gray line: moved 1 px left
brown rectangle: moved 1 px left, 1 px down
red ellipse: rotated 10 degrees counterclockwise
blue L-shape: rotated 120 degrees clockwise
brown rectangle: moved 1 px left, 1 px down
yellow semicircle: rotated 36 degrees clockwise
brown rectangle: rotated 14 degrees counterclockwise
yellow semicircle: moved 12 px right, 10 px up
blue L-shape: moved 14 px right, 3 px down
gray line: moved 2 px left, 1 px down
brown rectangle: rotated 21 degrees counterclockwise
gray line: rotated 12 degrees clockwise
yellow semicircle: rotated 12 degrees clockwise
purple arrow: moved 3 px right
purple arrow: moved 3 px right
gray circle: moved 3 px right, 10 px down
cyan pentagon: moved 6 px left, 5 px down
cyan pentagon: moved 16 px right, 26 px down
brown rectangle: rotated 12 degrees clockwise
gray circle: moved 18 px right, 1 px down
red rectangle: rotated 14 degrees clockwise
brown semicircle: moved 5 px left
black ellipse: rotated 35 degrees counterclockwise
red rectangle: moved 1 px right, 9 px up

**BRIEF**
Repeat the stretch from the start of the rows through the row containing "yellow semicircle: moved", switching every "brown" to "orange" and leaving all else unchanged. Give only those rows.

**TASK RESPONSE**
gray line: moved 1 px left
orange rectangle: moved 1 px left, 1 px down
red ellipse: rotated 10 degrees counterclockwise
blue L-shape: rotated 120 degrees clockwise
orange rectangle: moved 1 px left, 1 px down
yellow semicircle: rotated 36 degrees clockwise
orange rectangle: rotated 14 degrees counterclockwise
yellow semicircle: moved 12 px right, 10 px up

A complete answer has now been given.